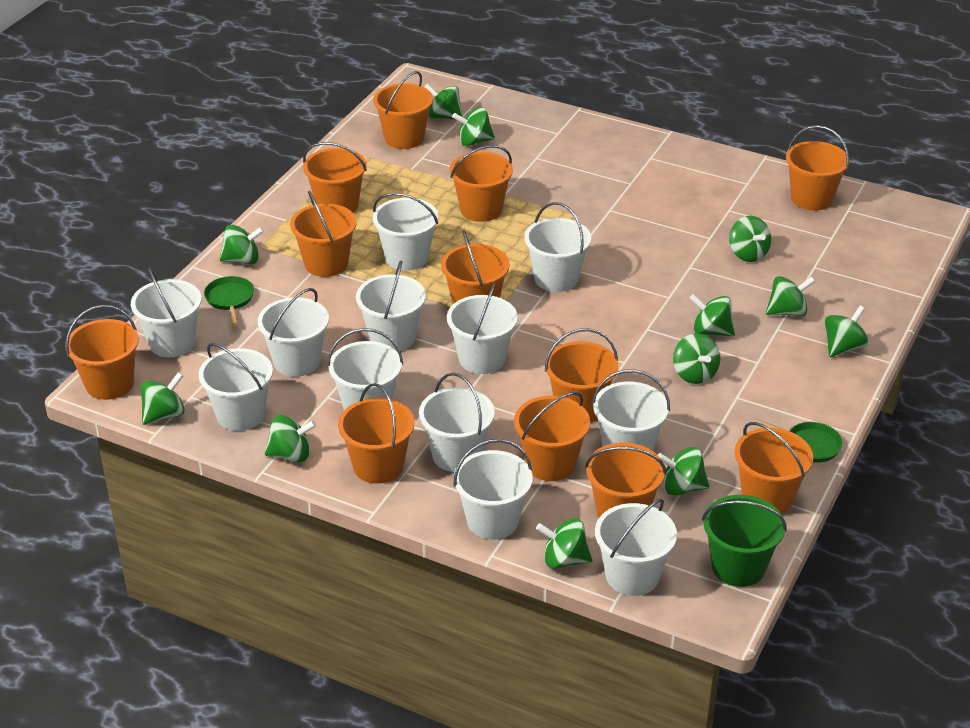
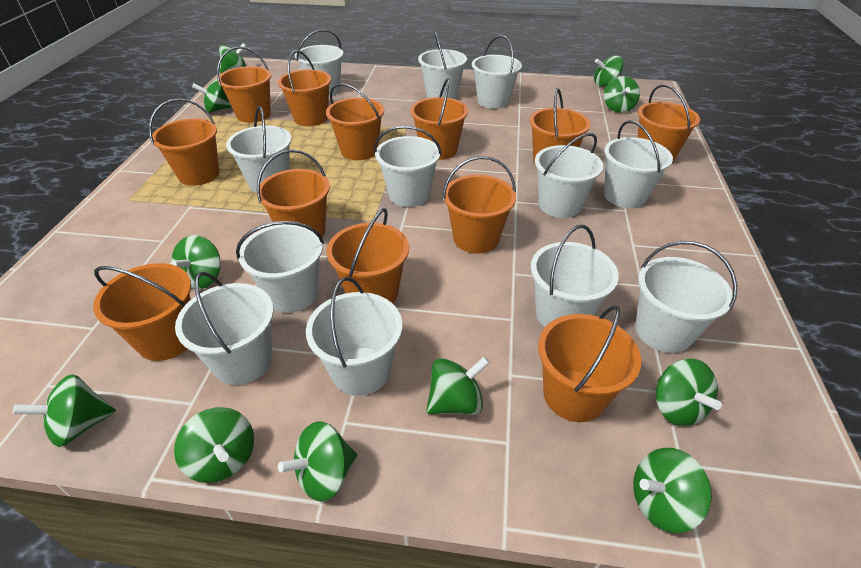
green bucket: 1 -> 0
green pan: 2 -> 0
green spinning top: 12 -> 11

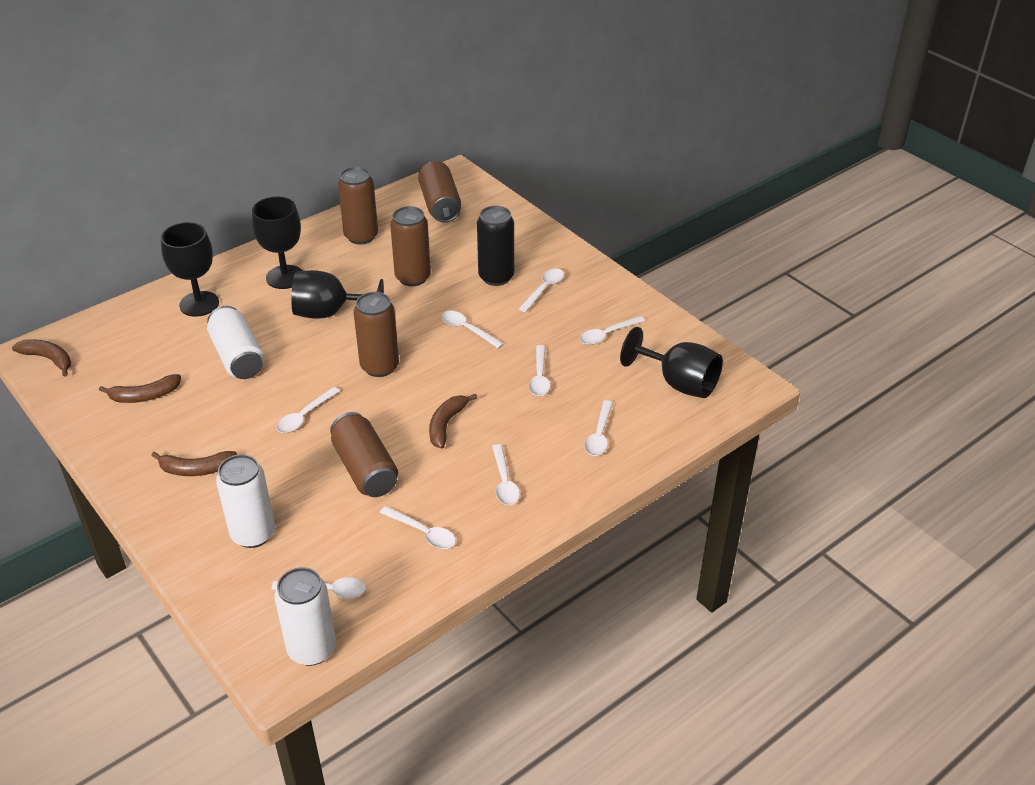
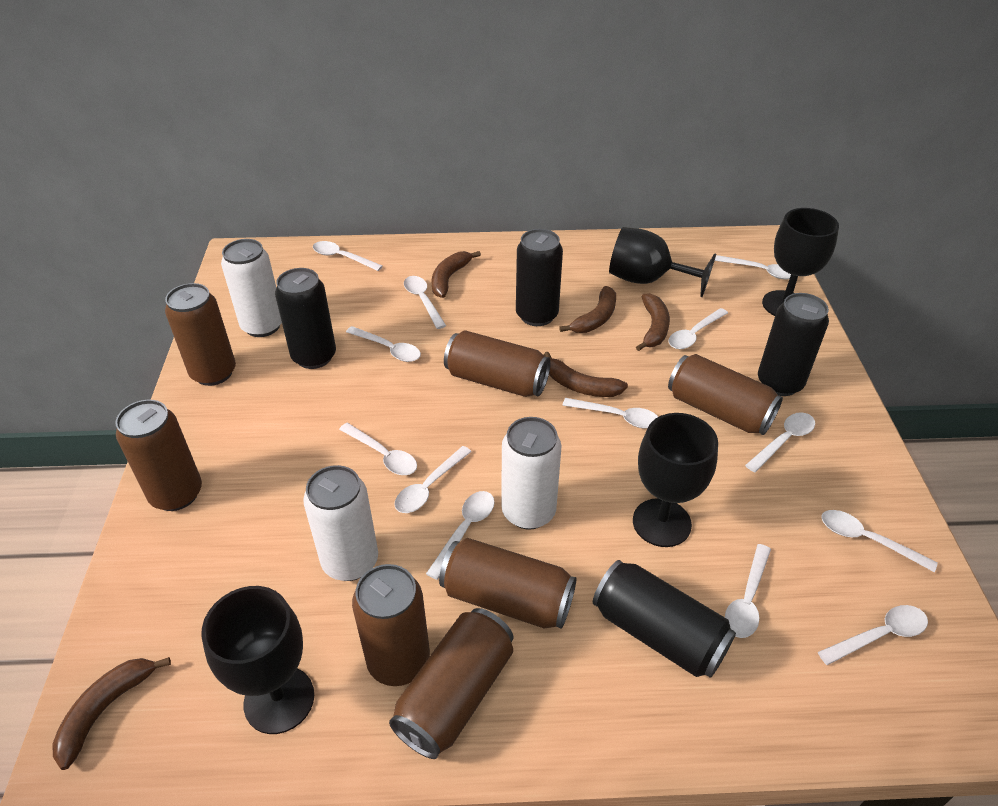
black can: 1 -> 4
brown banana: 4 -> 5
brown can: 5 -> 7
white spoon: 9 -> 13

□ □ □

§ **Try it**
Check the listing for the word "green". Show each line that has it.

§ **Answer space**
green bucket: 1 -> 0
green pan: 2 -> 0
green spinning top: 12 -> 11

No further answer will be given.